WORK TASK
Taking the line with "SD1 pin CS: 5 -> RX" as the first, copy every line through the end of the records below exactly. Do not include pictures.

[Version comparison data]
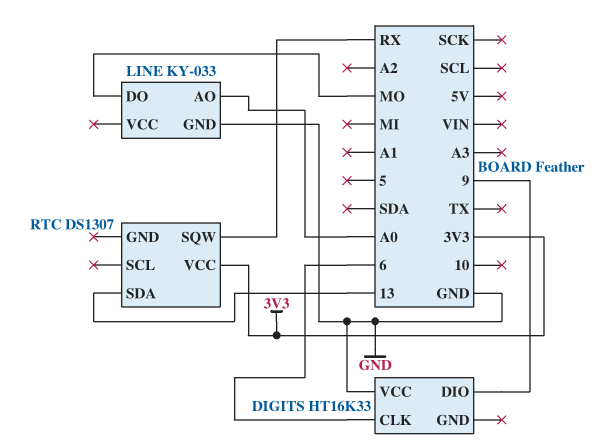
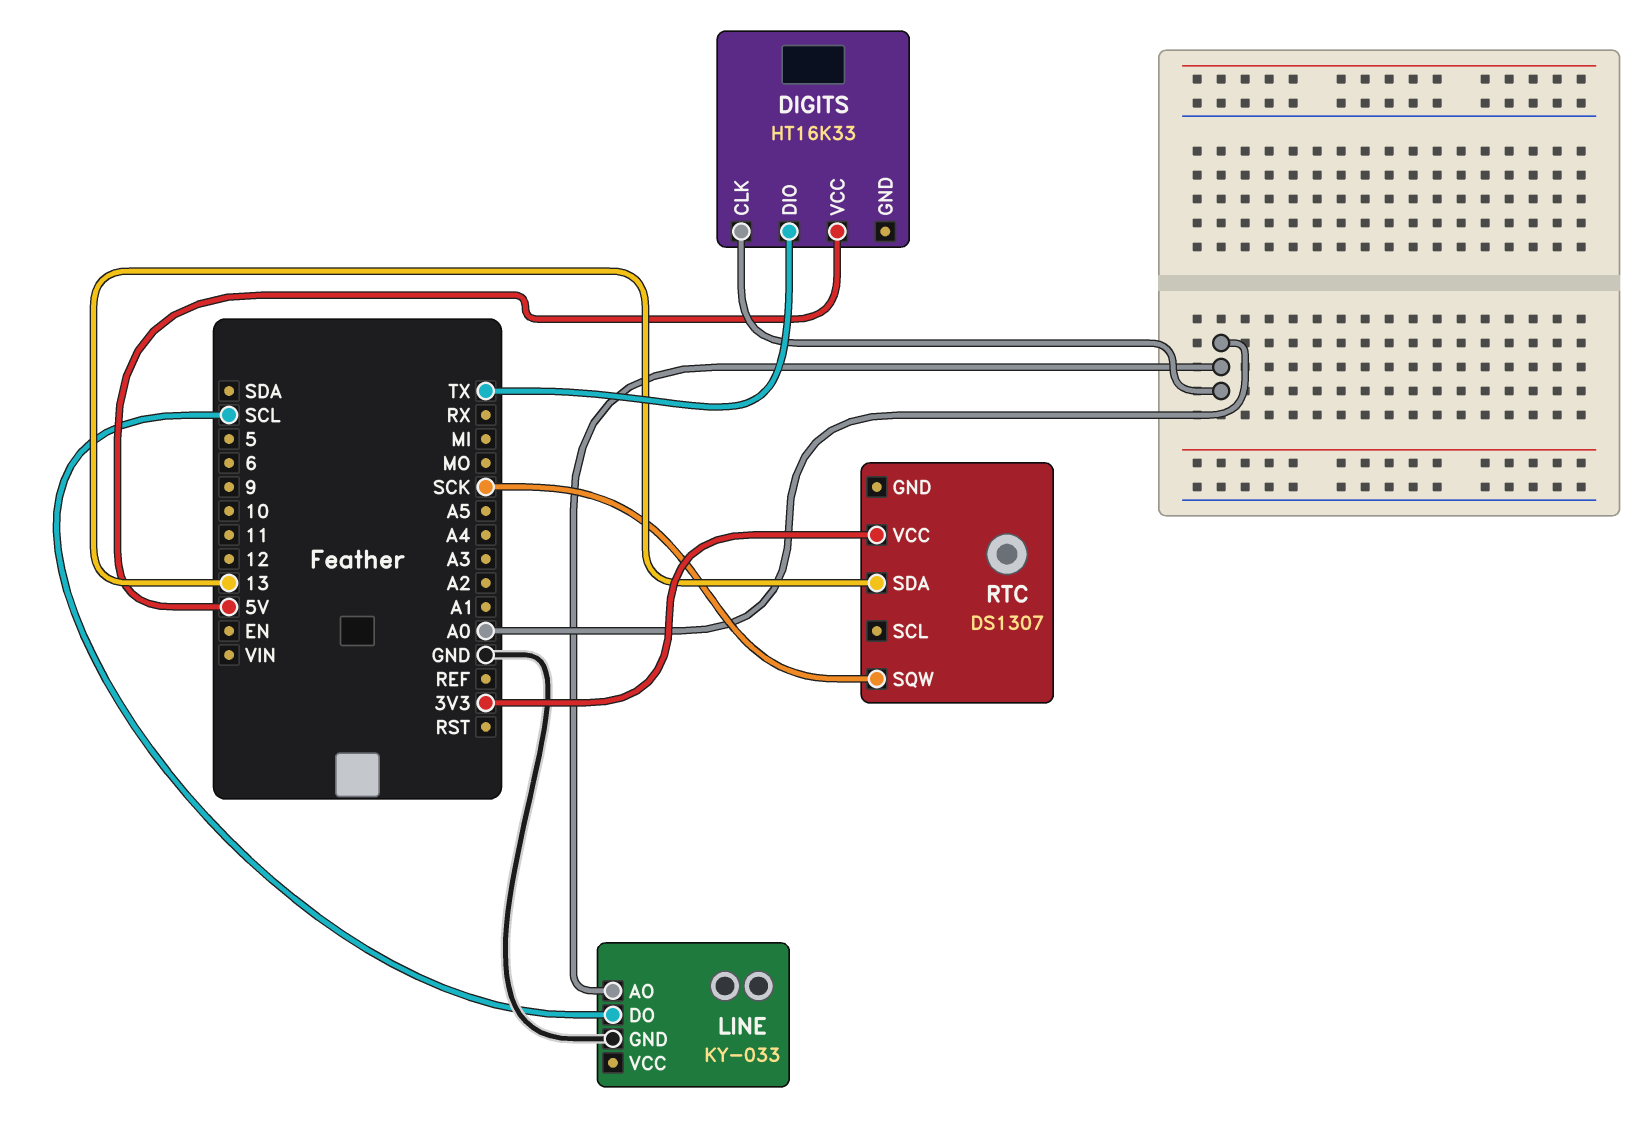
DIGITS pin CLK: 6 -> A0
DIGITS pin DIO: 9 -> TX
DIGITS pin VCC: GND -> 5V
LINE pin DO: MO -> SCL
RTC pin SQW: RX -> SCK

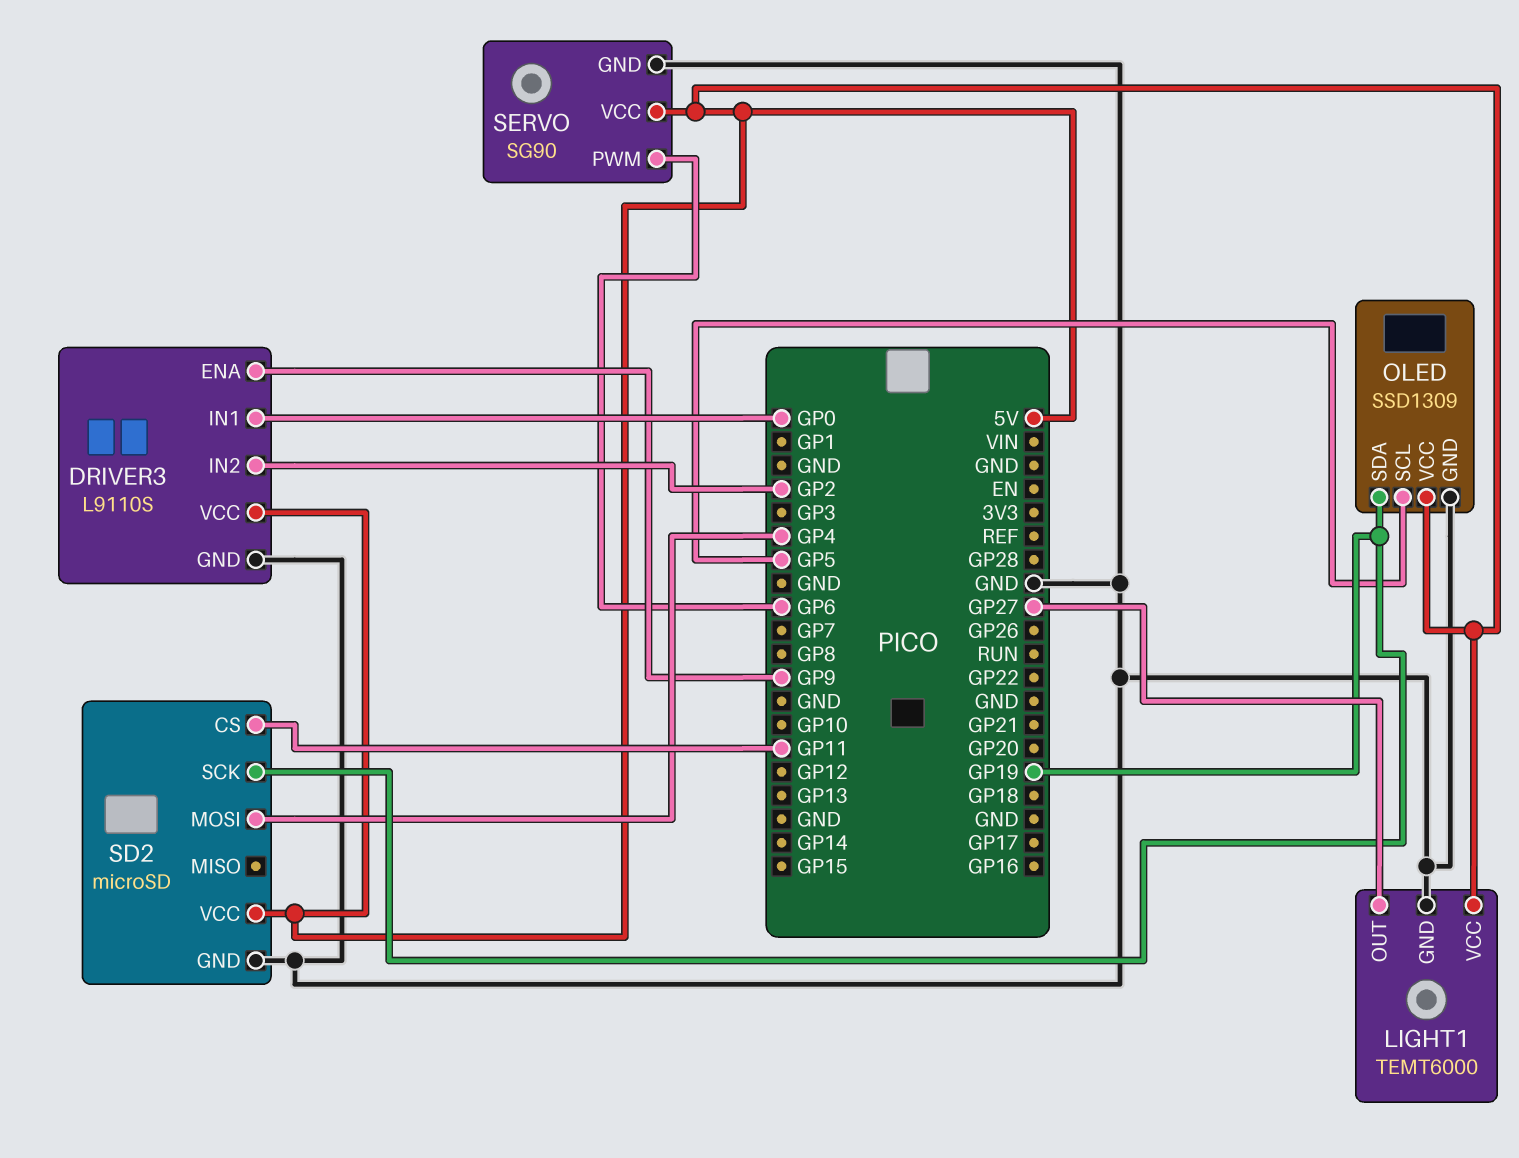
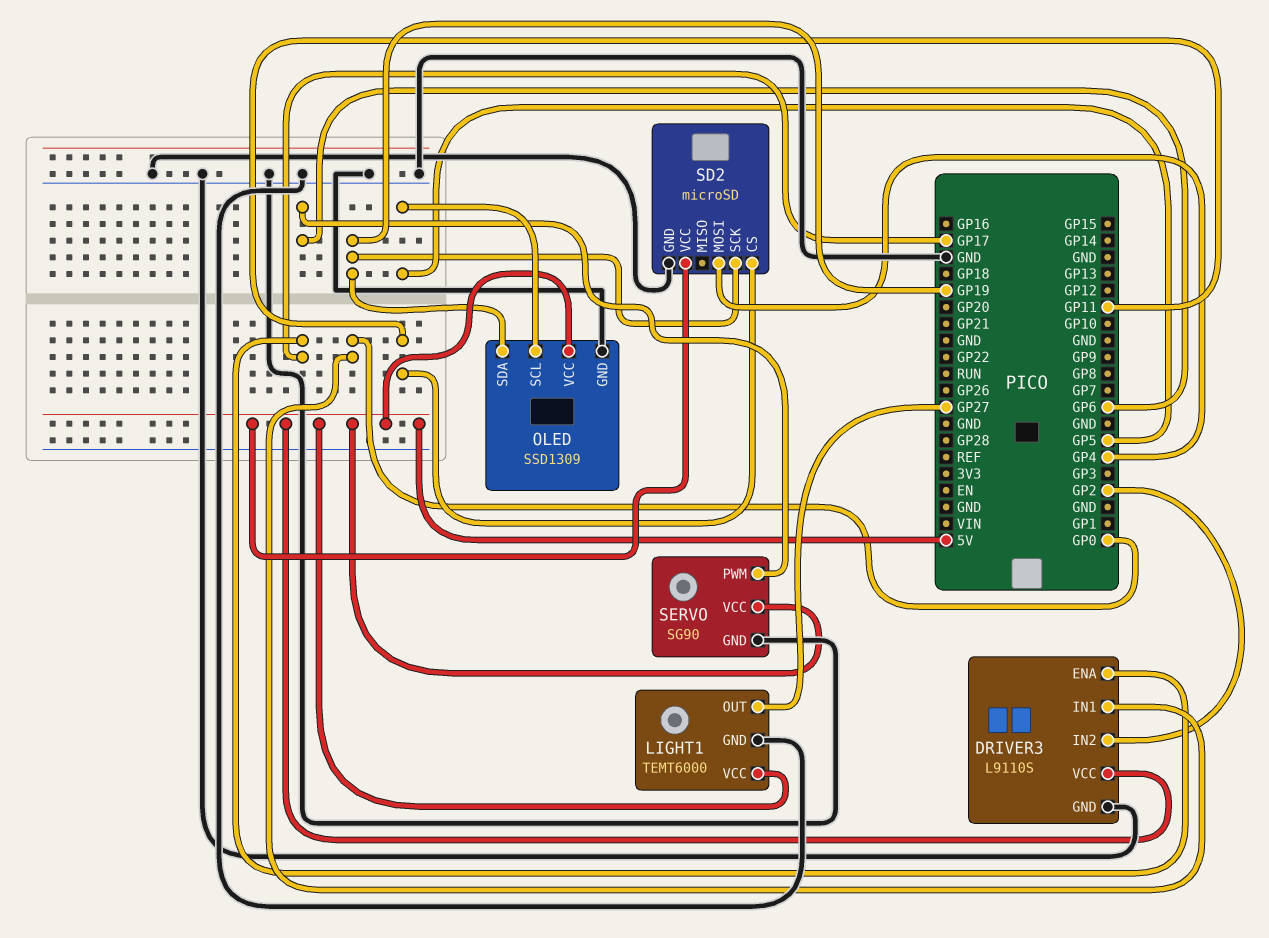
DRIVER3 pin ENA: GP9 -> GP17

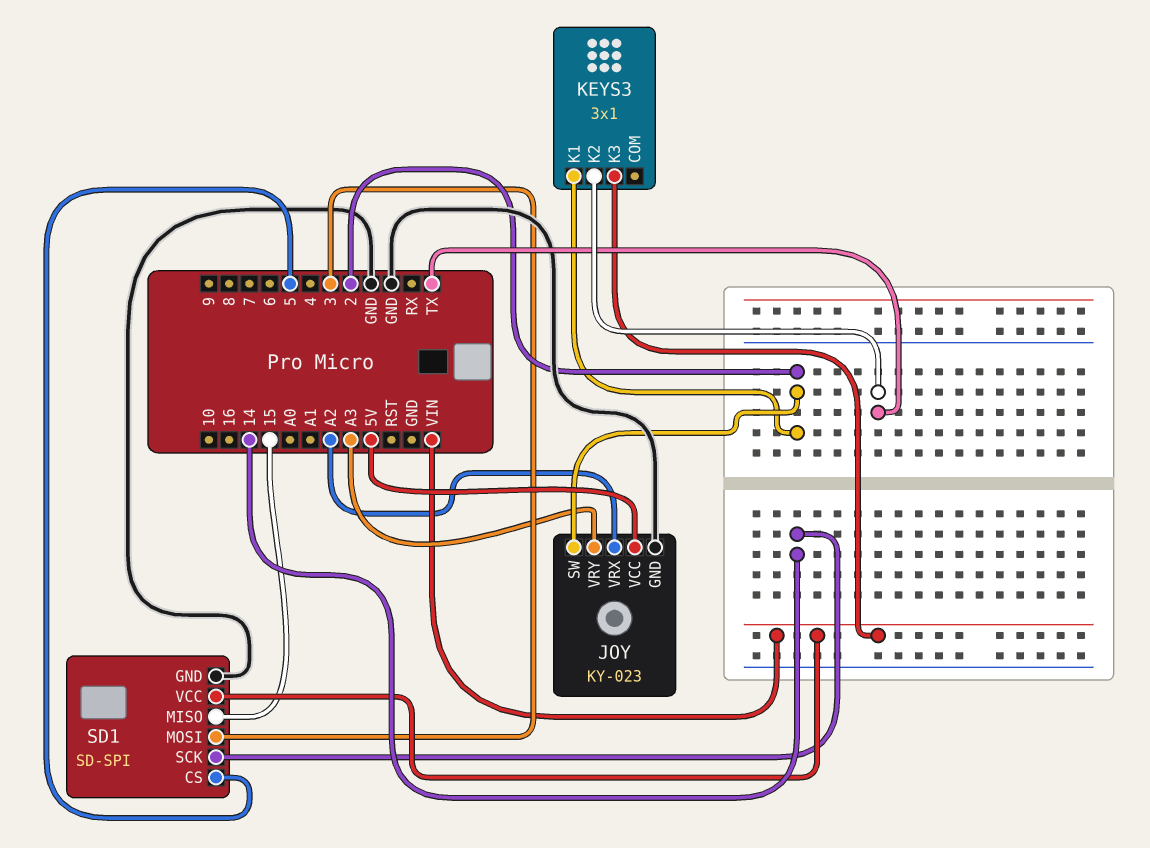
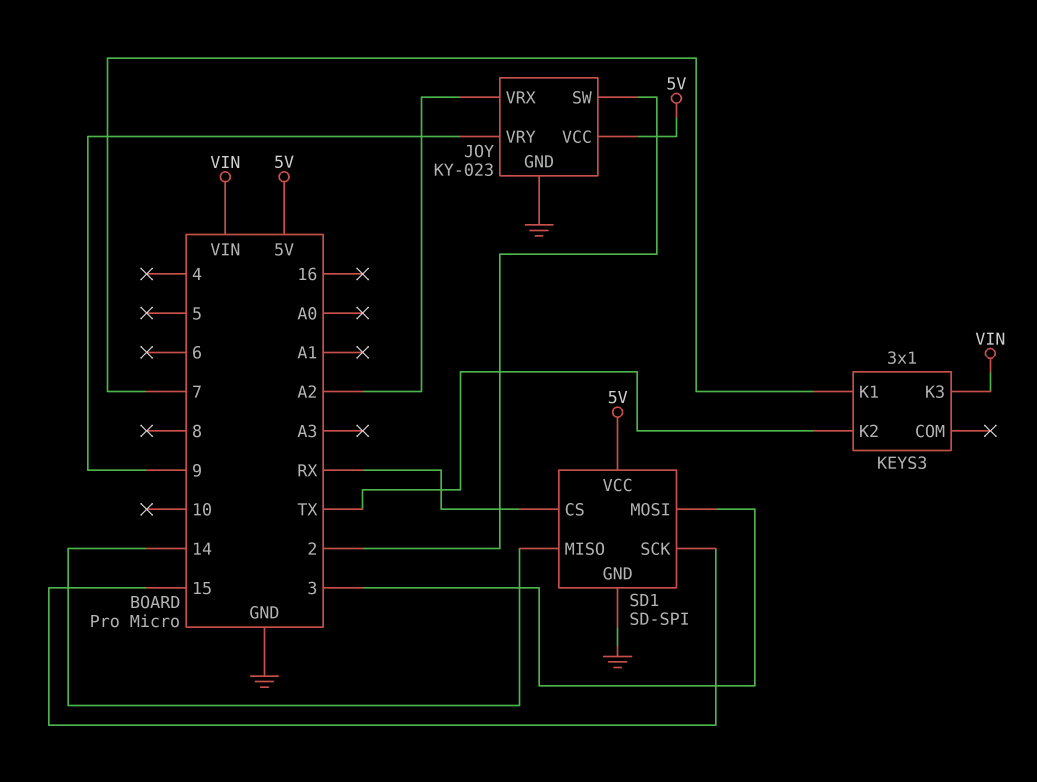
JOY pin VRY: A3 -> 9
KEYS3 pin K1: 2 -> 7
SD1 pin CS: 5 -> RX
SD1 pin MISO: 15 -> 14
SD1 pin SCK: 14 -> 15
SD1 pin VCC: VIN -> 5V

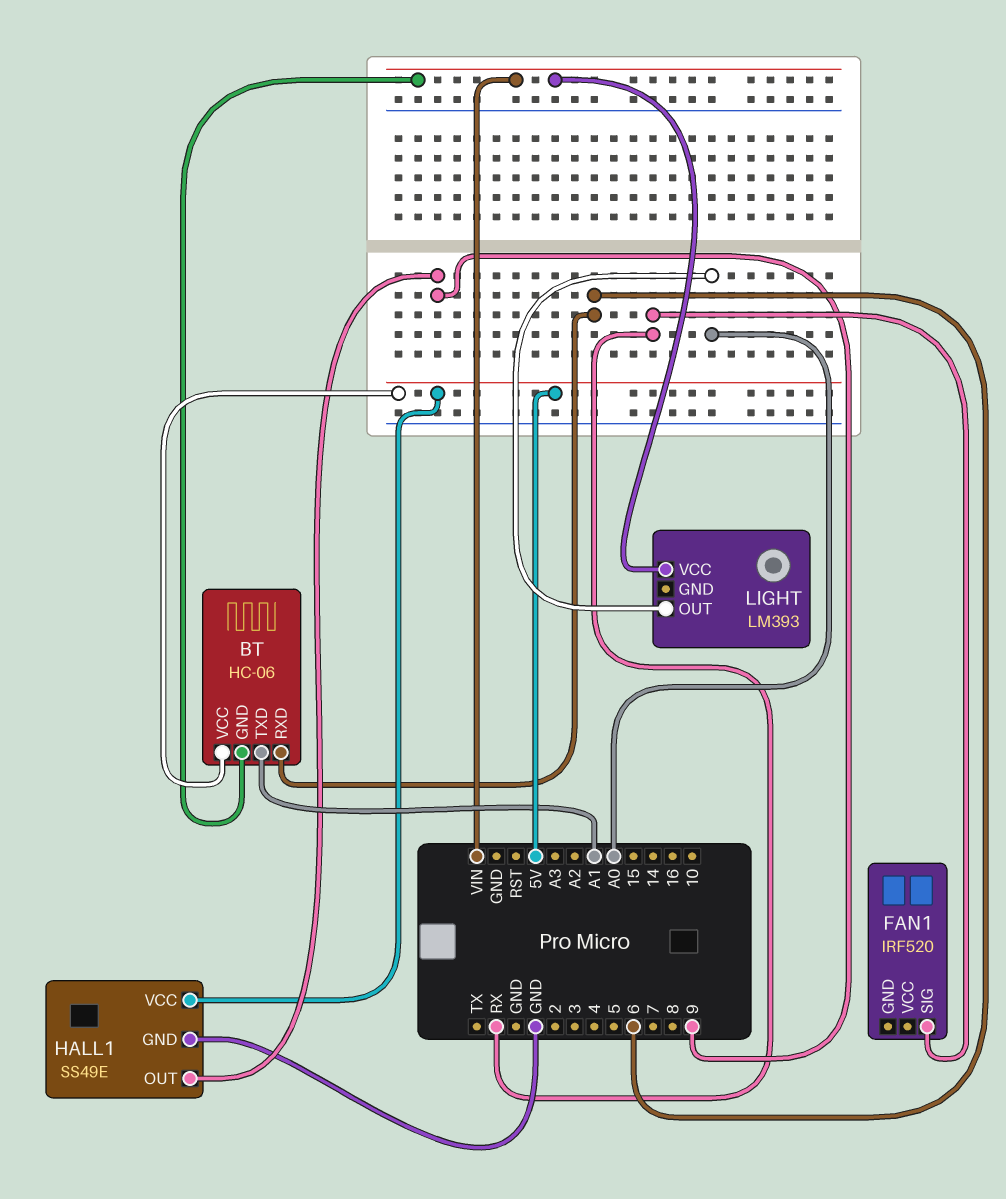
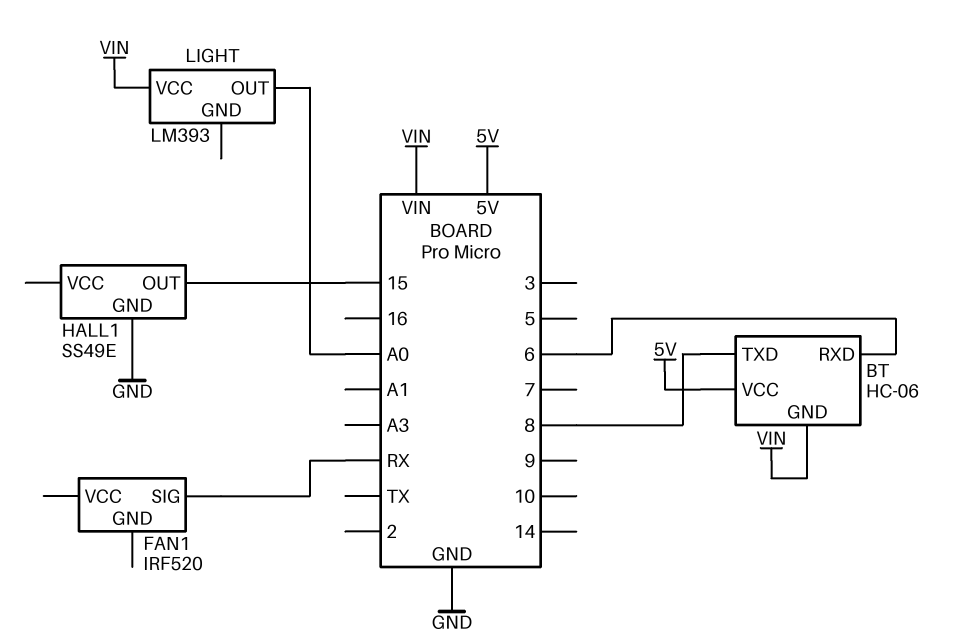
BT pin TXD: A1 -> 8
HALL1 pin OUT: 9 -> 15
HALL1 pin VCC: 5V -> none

RESPONSE TO THIS TASK
SD1 pin CS: 5 -> RX
SD1 pin MISO: 15 -> 14
SD1 pin SCK: 14 -> 15
SD1 pin VCC: VIN -> 5V

BT pin TXD: A1 -> 8
HALL1 pin OUT: 9 -> 15
HALL1 pin VCC: 5V -> none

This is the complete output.